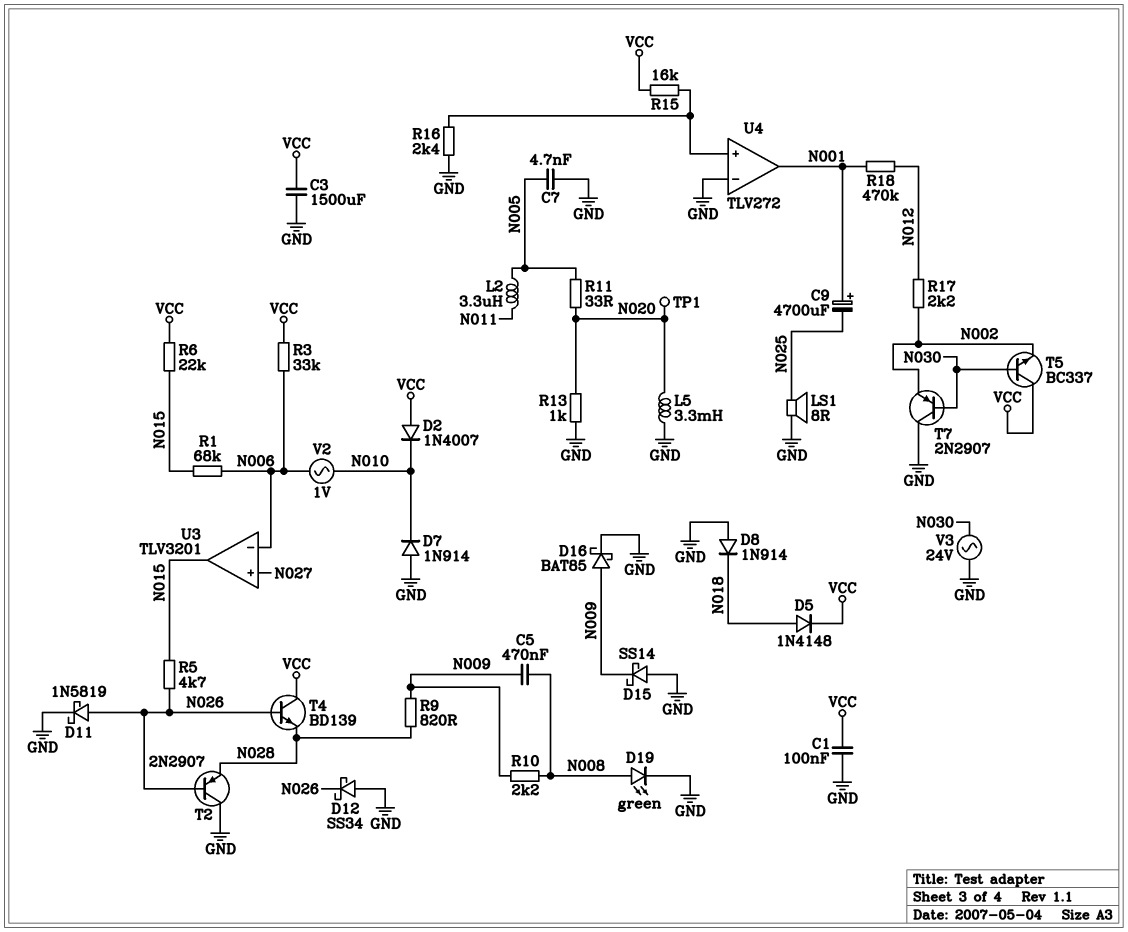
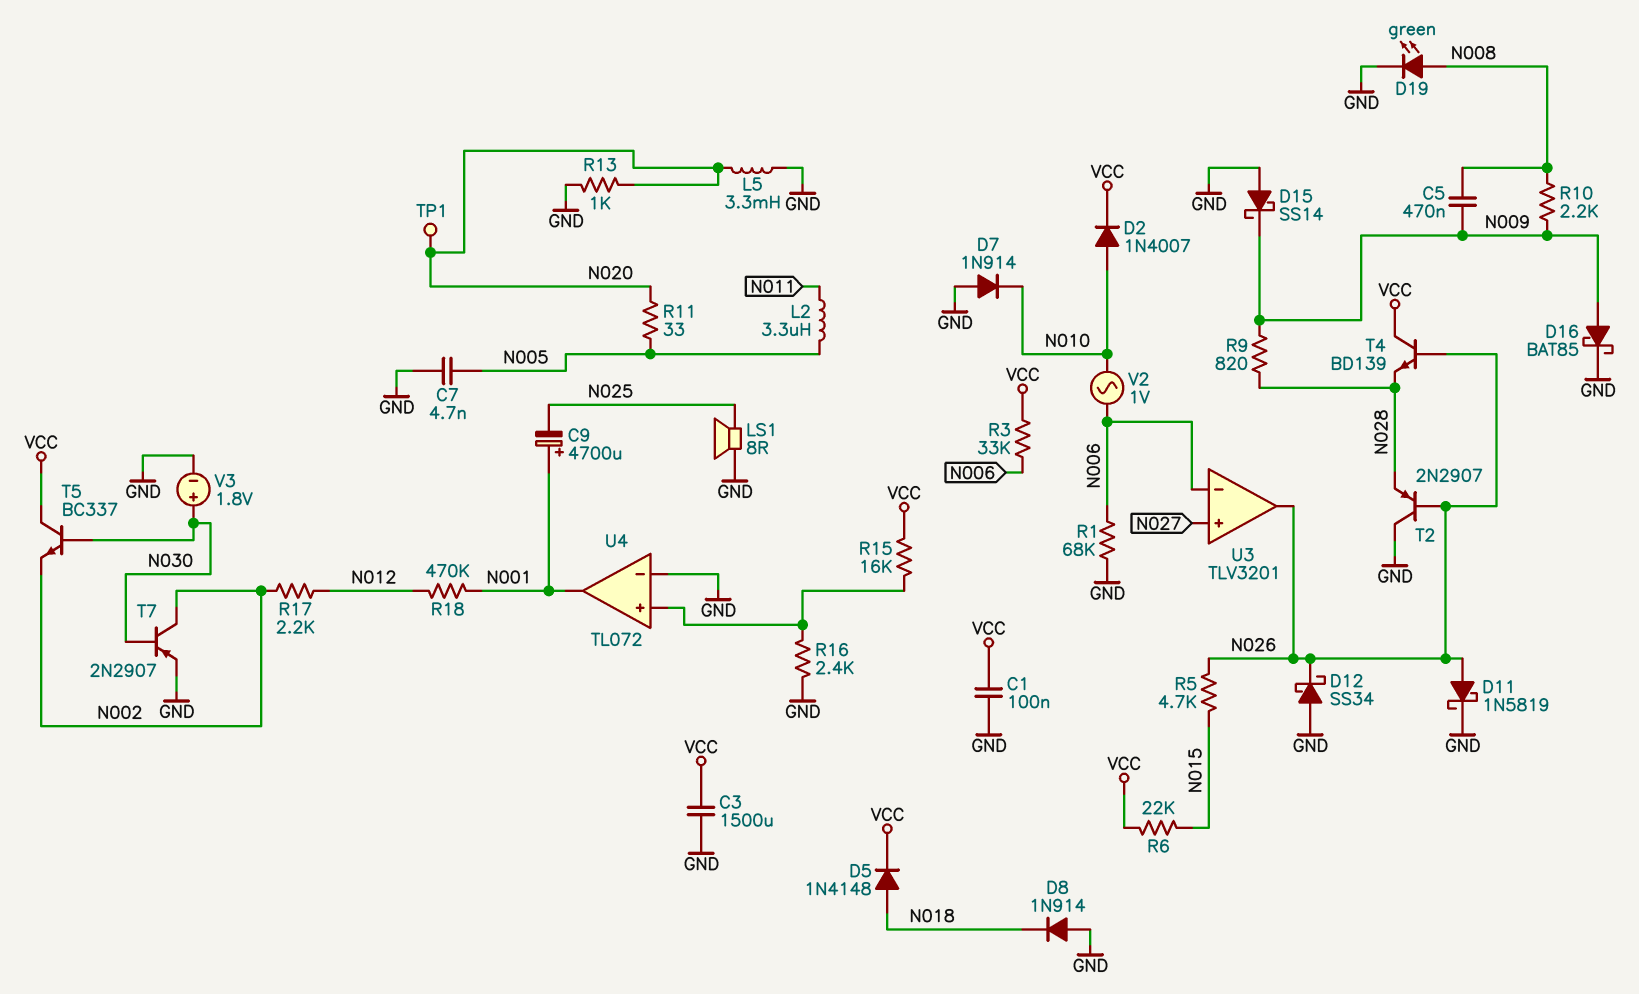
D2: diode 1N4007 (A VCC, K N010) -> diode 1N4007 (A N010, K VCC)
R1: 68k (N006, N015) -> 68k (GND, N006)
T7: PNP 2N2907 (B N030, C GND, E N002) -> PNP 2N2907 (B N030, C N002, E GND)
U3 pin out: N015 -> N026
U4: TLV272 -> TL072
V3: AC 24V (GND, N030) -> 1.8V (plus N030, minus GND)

--

- _ACTIVITY_
Repeat only the lines running from the line that contains "U4: TLV272 -> TL072" through the last line above, inclusive.

- _RESULT FOR THIS EXERCISE_
U4: TLV272 -> TL072
V3: AC 24V (GND, N030) -> 1.8V (plus N030, minus GND)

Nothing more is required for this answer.